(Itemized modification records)

++++++

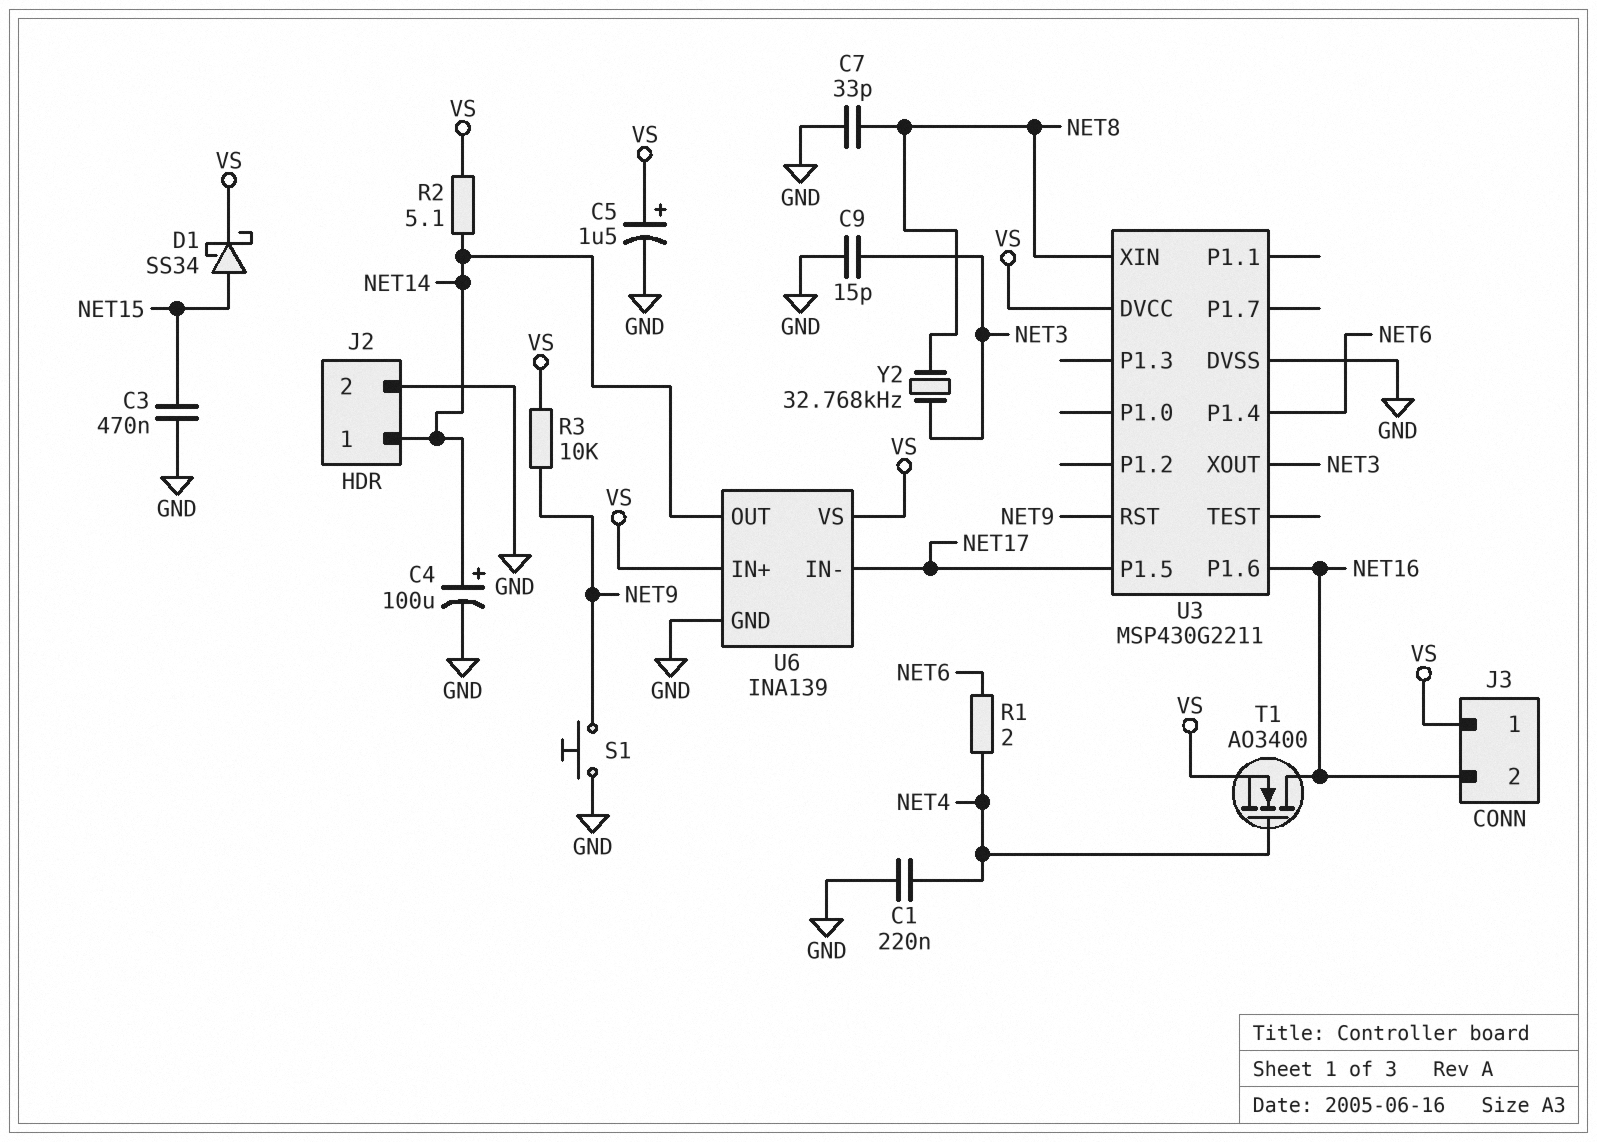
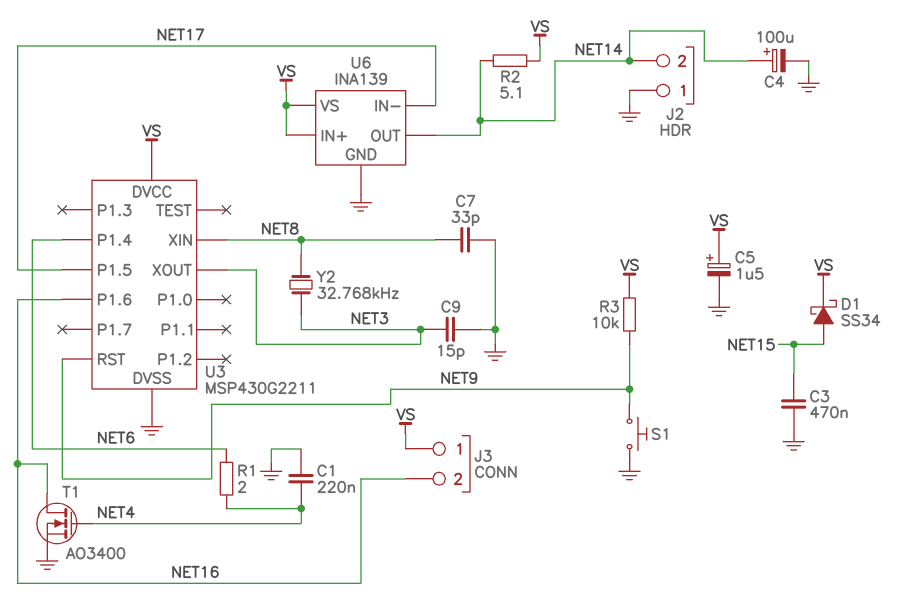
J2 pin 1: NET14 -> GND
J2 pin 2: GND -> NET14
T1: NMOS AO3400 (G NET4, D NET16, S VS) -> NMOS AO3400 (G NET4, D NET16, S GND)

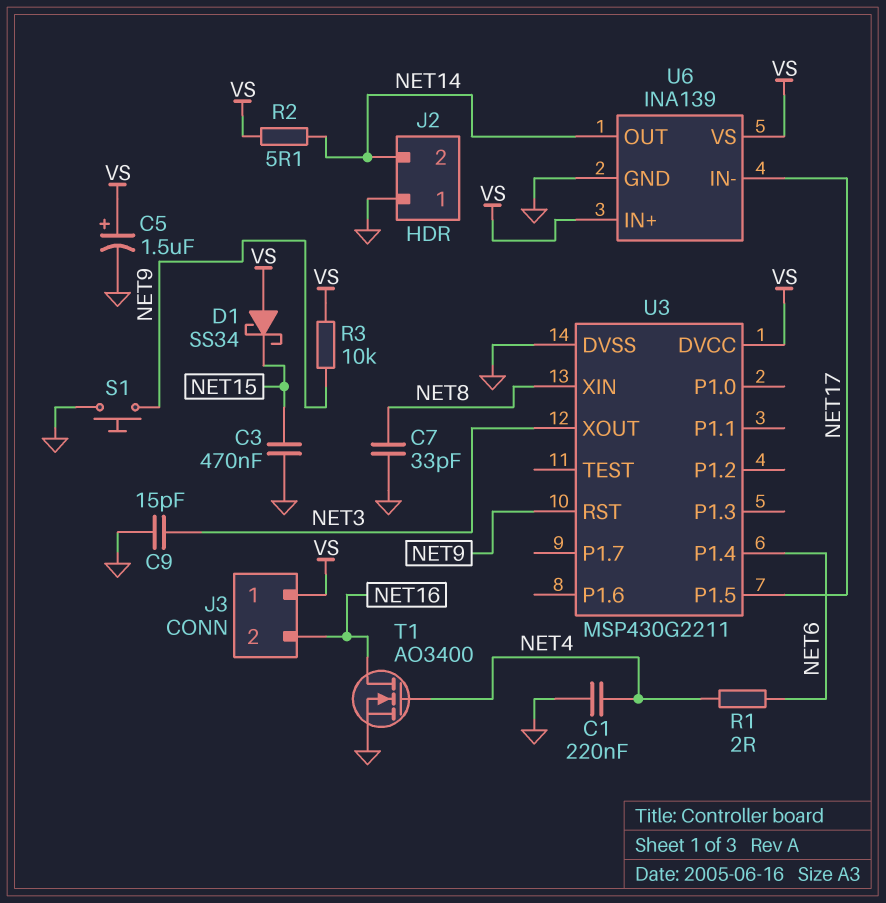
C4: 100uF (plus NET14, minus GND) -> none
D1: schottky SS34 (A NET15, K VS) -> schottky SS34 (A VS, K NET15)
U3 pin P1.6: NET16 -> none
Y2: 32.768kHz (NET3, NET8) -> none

++++++

> What is required: When copying the data above, repeat every word exactly and drop the pictures.

> Response box:
J2 pin 1: NET14 -> GND
J2 pin 2: GND -> NET14
T1: NMOS AO3400 (G NET4, D NET16, S VS) -> NMOS AO3400 (G NET4, D NET16, S GND)

C4: 100uF (plus NET14, minus GND) -> none
D1: schottky SS34 (A NET15, K VS) -> schottky SS34 (A VS, K NET15)
U3 pin P1.6: NET16 -> none
Y2: 32.768kHz (NET3, NET8) -> none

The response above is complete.